[SOURCE RECORDS Boundary: Start]

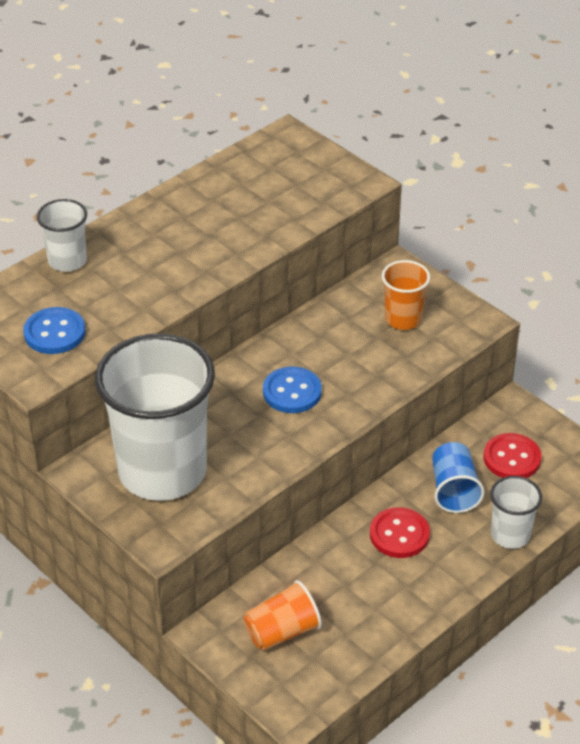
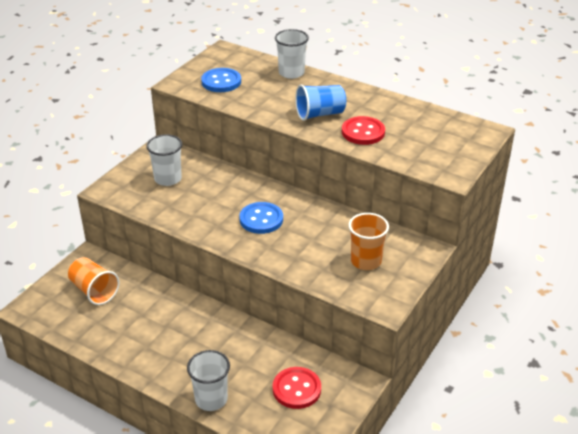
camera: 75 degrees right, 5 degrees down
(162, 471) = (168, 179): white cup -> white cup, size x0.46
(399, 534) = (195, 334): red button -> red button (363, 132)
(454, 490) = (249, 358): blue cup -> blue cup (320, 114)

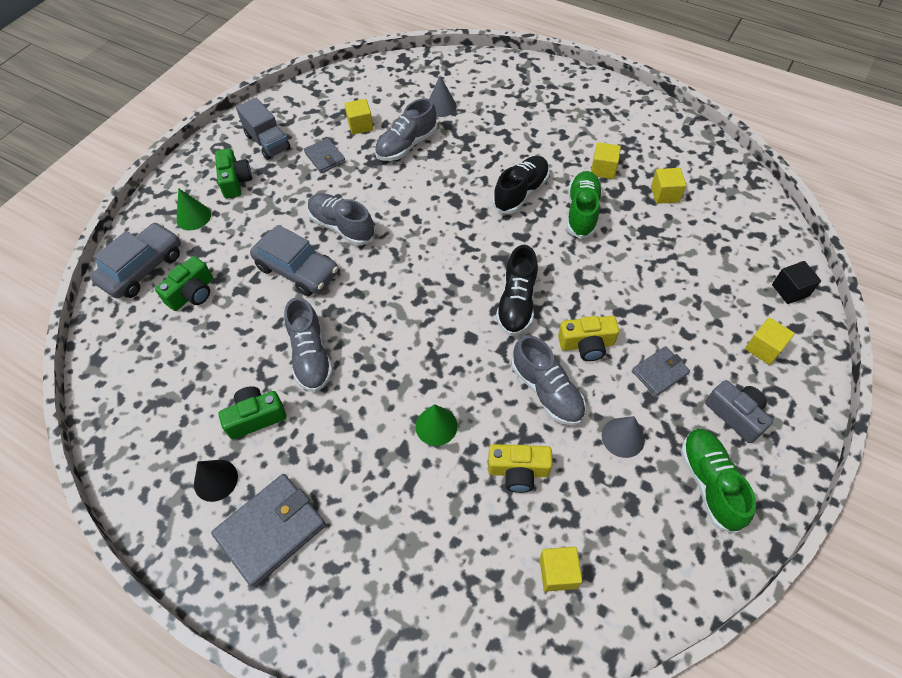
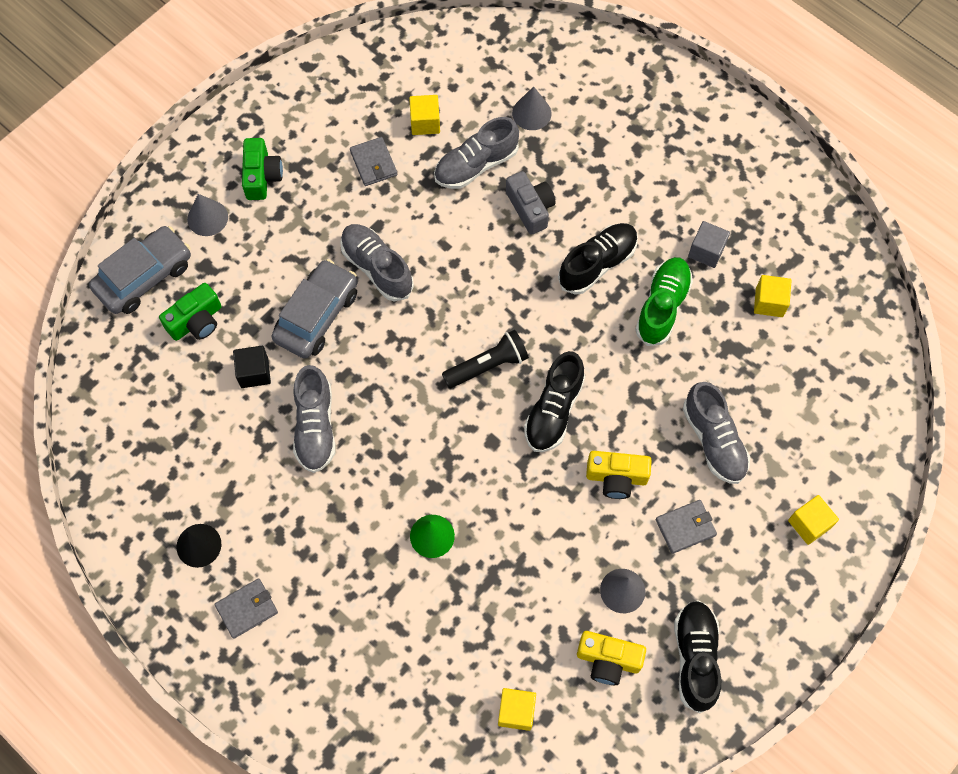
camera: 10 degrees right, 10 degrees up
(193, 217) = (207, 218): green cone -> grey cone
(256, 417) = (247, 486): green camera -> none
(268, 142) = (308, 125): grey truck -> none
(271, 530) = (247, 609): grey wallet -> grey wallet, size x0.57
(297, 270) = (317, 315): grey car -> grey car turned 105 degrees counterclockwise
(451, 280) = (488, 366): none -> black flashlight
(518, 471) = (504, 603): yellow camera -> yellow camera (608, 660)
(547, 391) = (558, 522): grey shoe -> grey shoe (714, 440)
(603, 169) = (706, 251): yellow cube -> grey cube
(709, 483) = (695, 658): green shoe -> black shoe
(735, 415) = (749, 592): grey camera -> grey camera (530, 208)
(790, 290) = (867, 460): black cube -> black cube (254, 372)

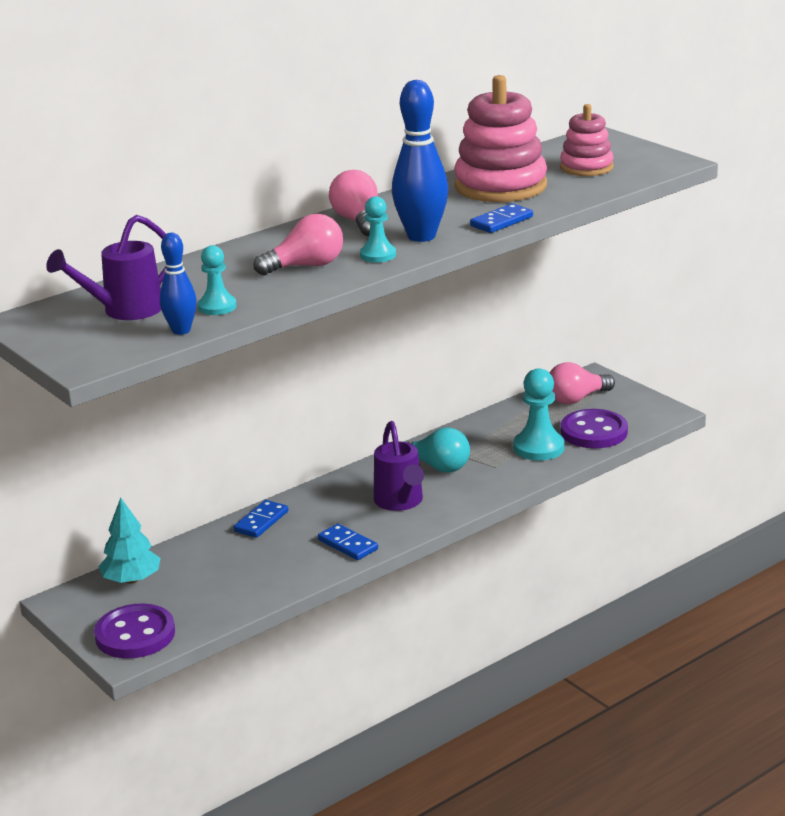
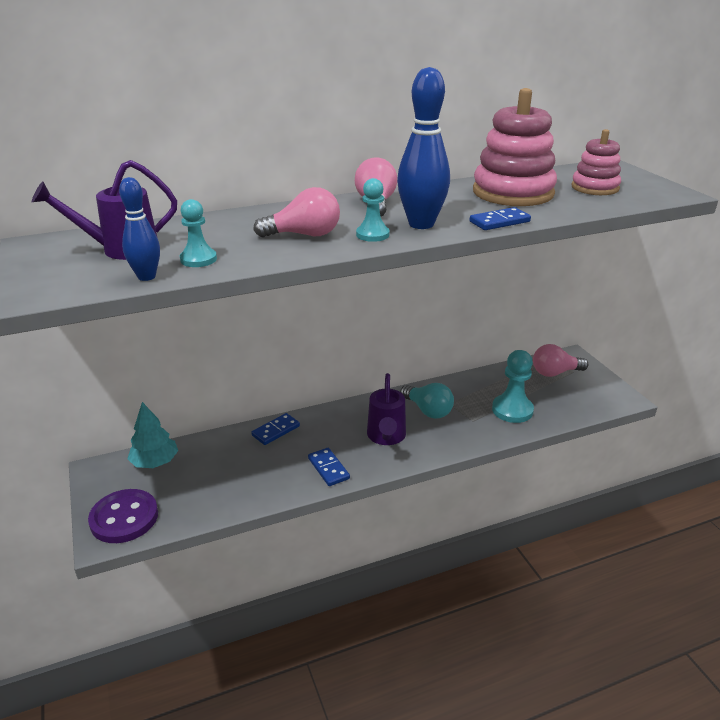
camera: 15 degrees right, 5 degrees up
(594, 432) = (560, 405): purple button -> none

[SOURCE RECORDS Boundary: End]

HOW TO COMPLETE THIS TASK: Take the lines above from the one containing "(451, 280) = (488, 366): none" to the one containing "(735, 415) = (749, 592): grey" and retype them exactly, both ends included, with nothing added.

EXERCISE RESPONSE:
(451, 280) = (488, 366): none -> black flashlight
(518, 471) = (504, 603): yellow camera -> yellow camera (608, 660)
(547, 391) = (558, 522): grey shoe -> grey shoe (714, 440)
(603, 169) = (706, 251): yellow cube -> grey cube
(709, 483) = (695, 658): green shoe -> black shoe
(735, 415) = (749, 592): grey camera -> grey camera (530, 208)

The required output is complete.